[Stored entries]
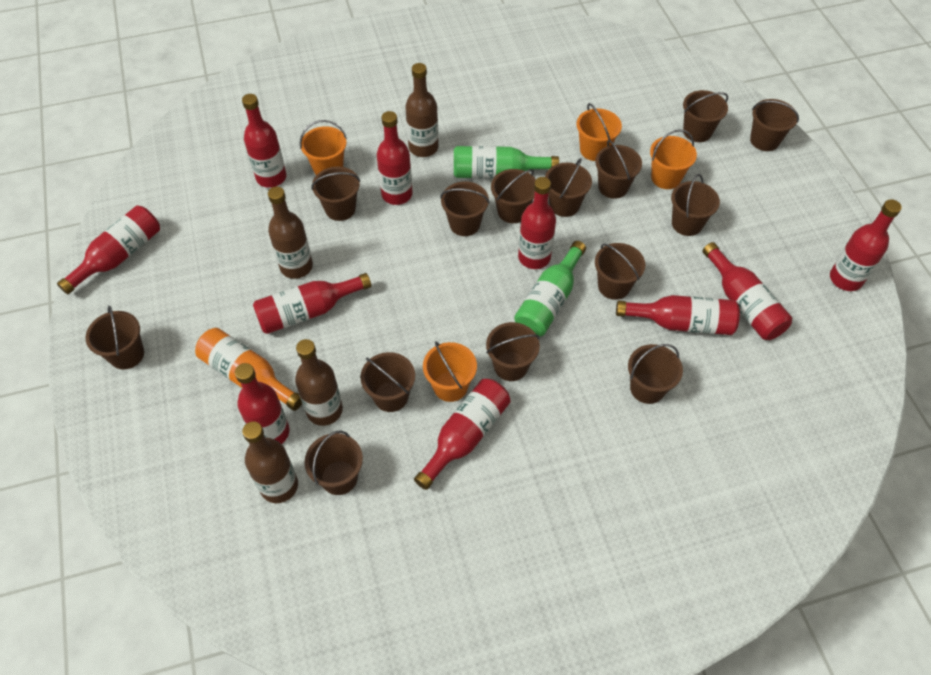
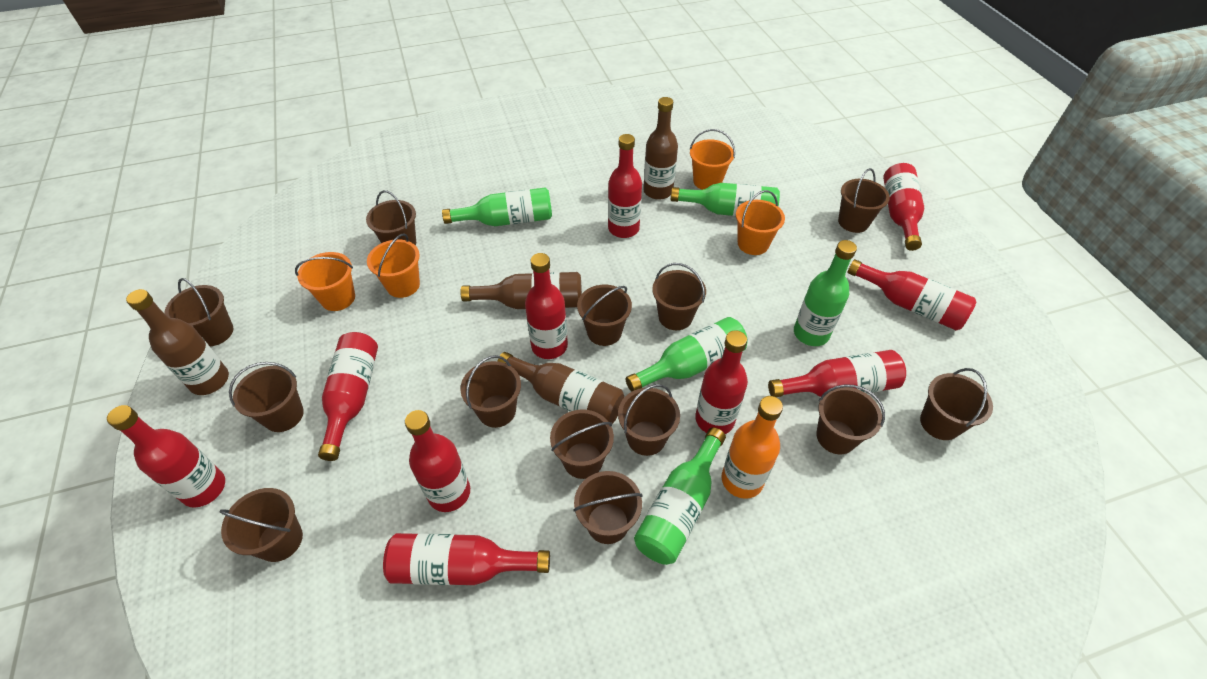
brown bucket: 14 -> 13
green bottle: 2 -> 5

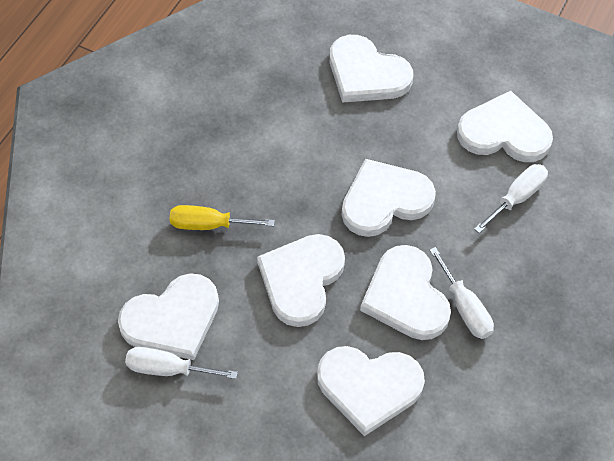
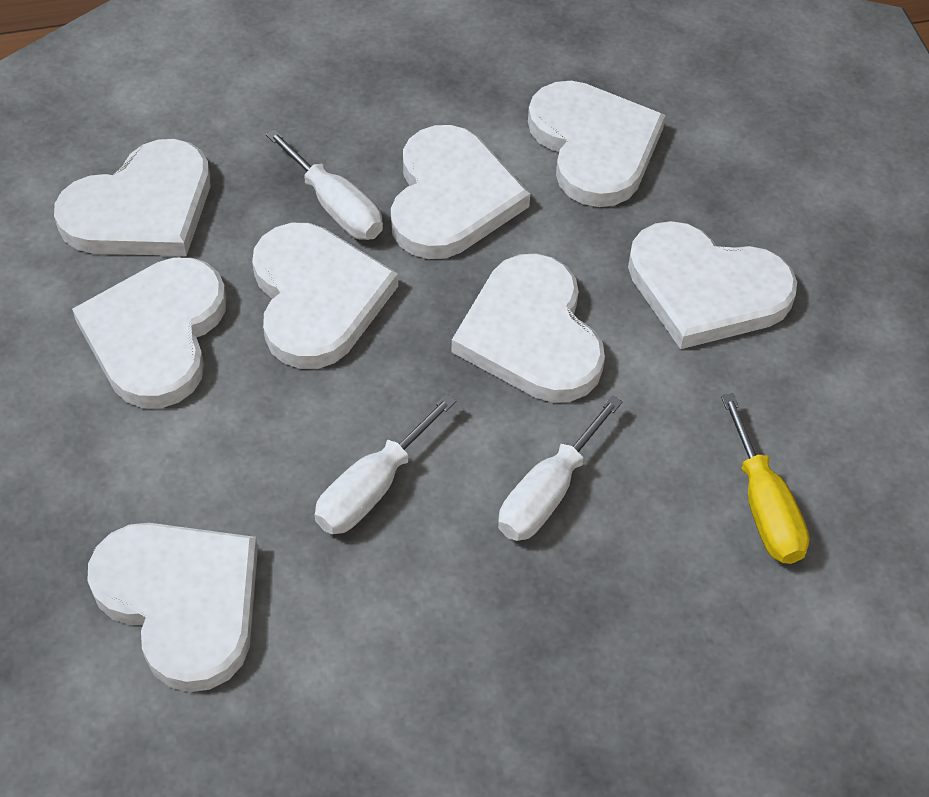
white heart: 7 -> 8

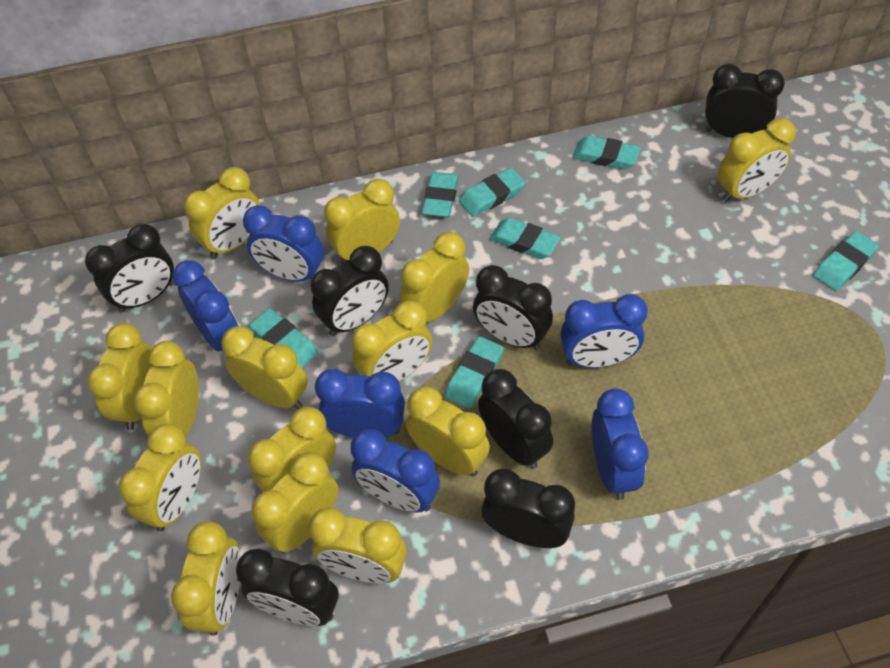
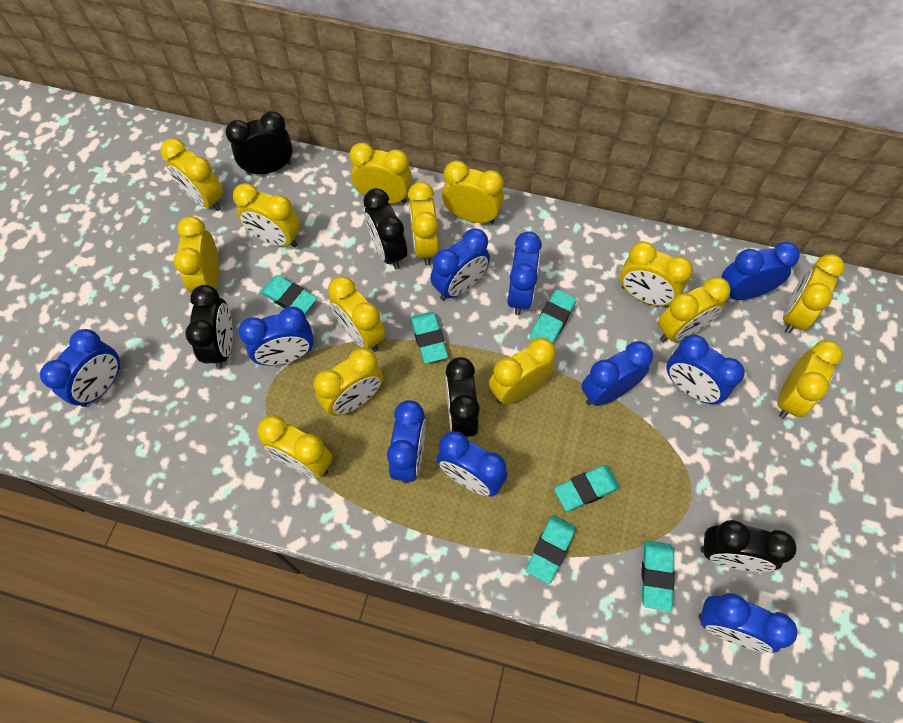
black clock: 7 -> 5
blue clock: 6 -> 10
turquoise eraser: 7 -> 6

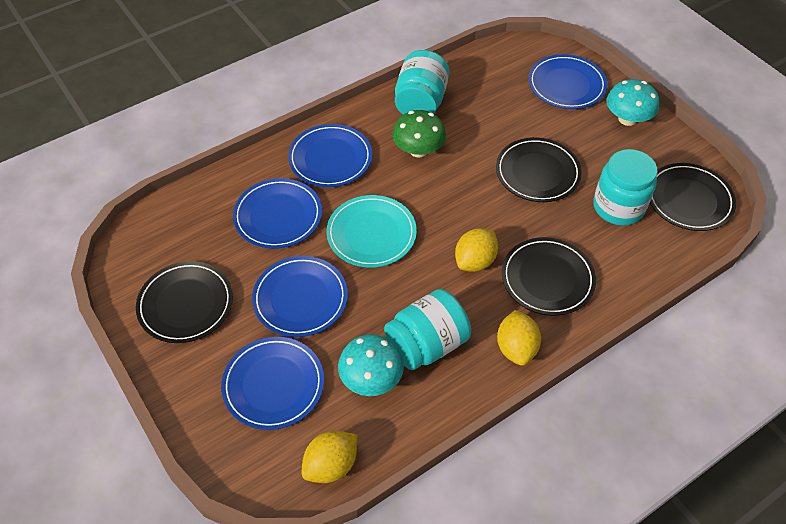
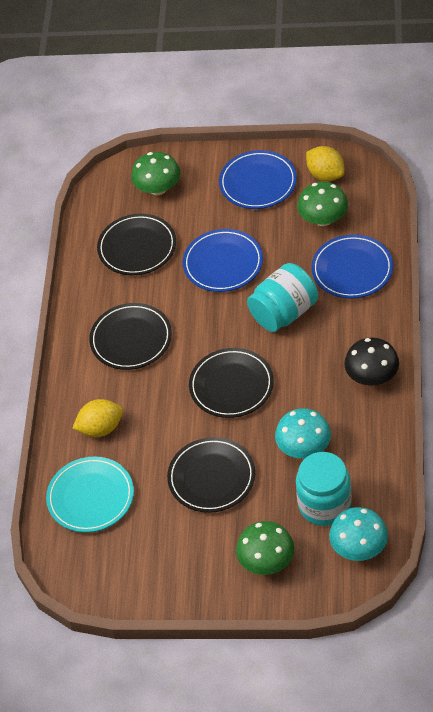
black mushroom: 0 -> 1
blue plate: 5 -> 3
green mushroom: 1 -> 3
turquoise jar: 3 -> 2
yellow lemon: 3 -> 2

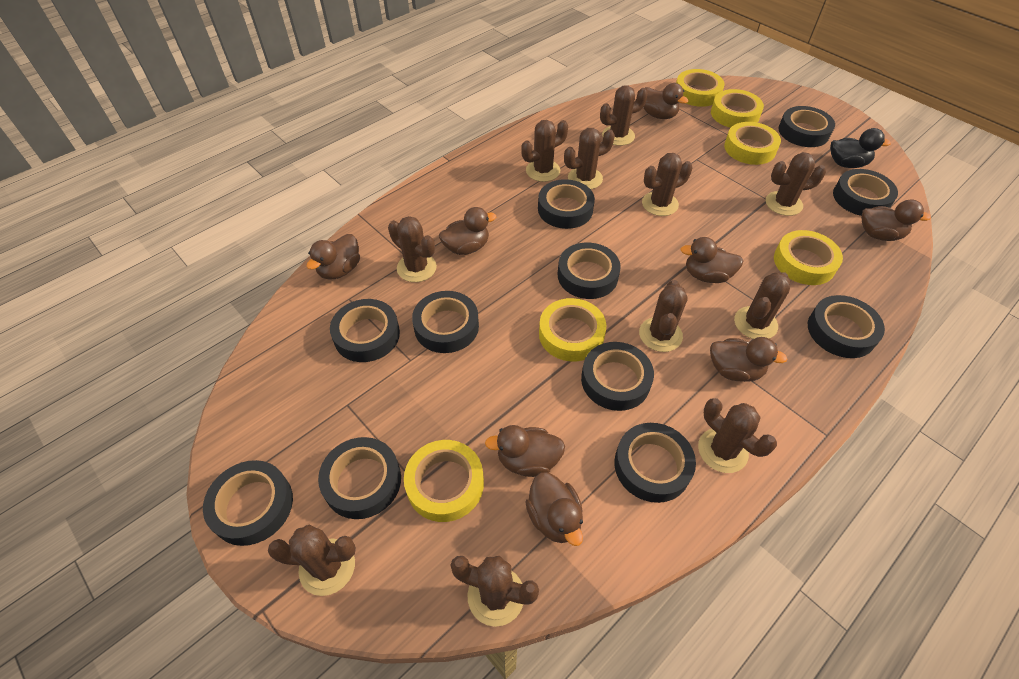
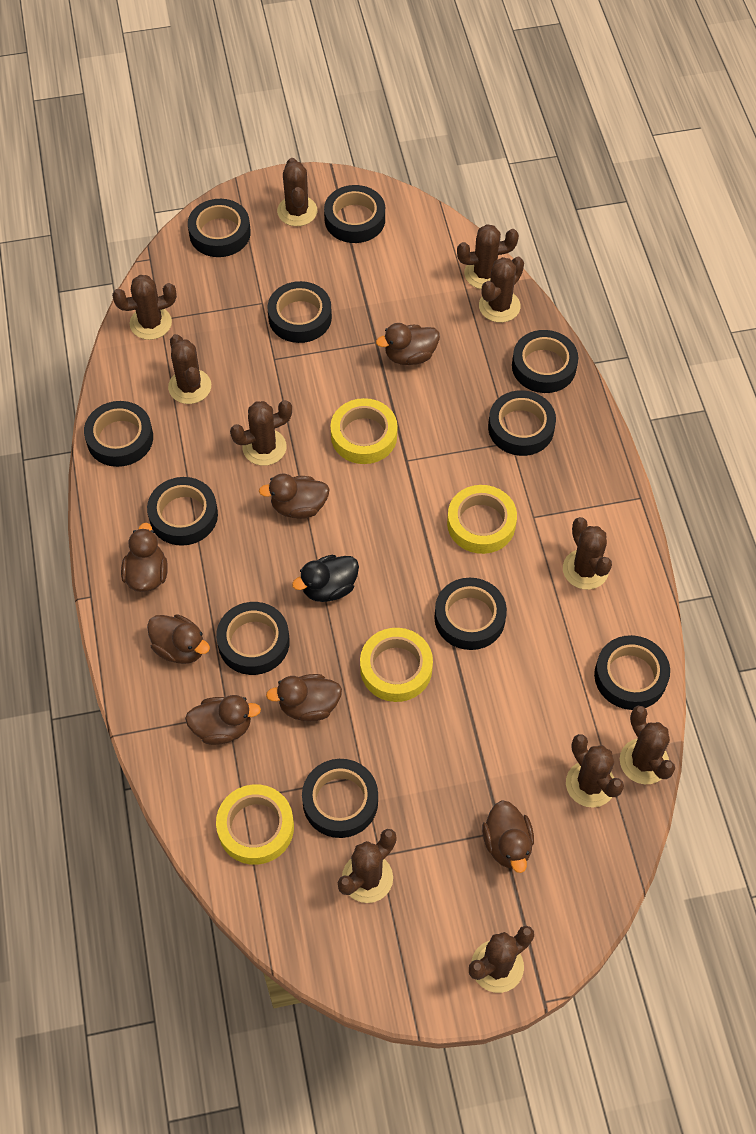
brown duck: 8 -> 7
yellow tape: 6 -> 4

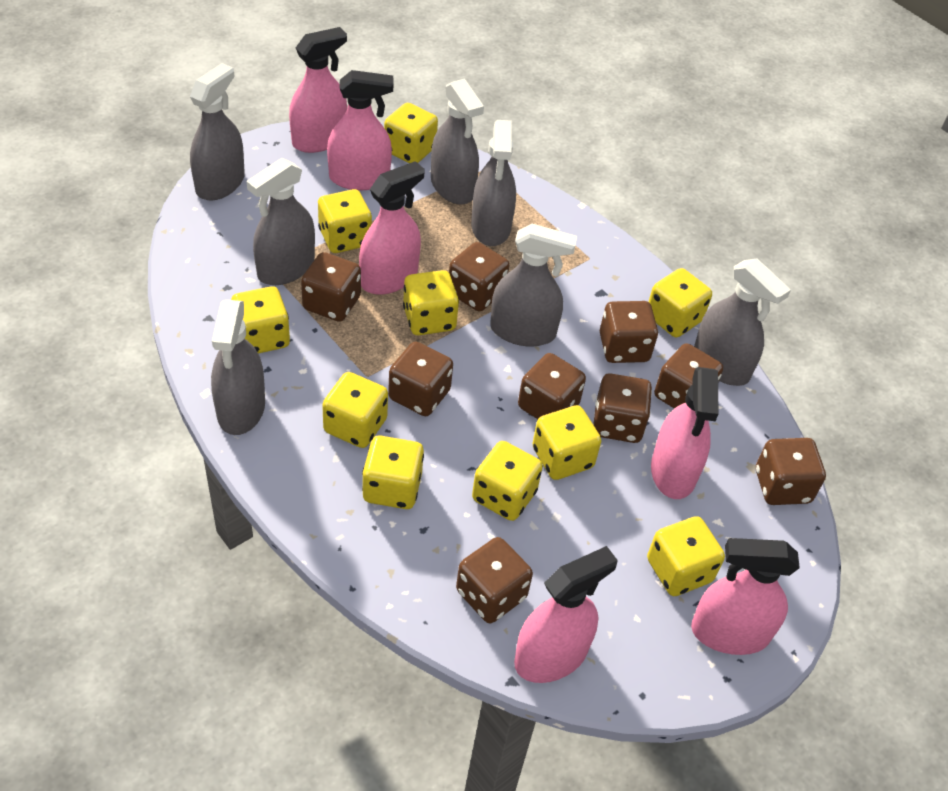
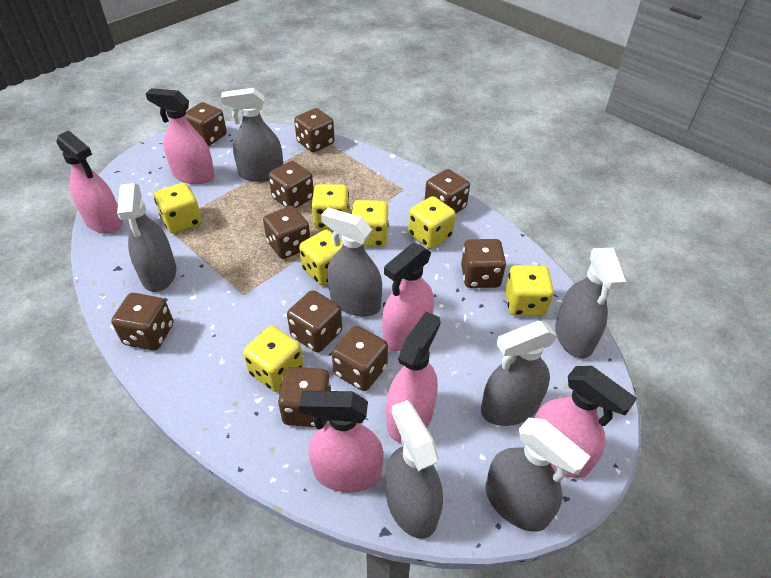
brown dice: 9 -> 10
yellow dice: 10 -> 7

*EXERCISE BRIEF*: All of the data is to be reproduced exactly, with the pictures left out.

*SOLUTION*:
brown bucket: 14 -> 13
green bottle: 2 -> 5

white heart: 7 -> 8

black clock: 7 -> 5
blue clock: 6 -> 10
turquoise eraser: 7 -> 6

black mushroom: 0 -> 1
blue plate: 5 -> 3
green mushroom: 1 -> 3
turquoise jar: 3 -> 2
yellow lemon: 3 -> 2

brown duck: 8 -> 7
yellow tape: 6 -> 4

brown dice: 9 -> 10
yellow dice: 10 -> 7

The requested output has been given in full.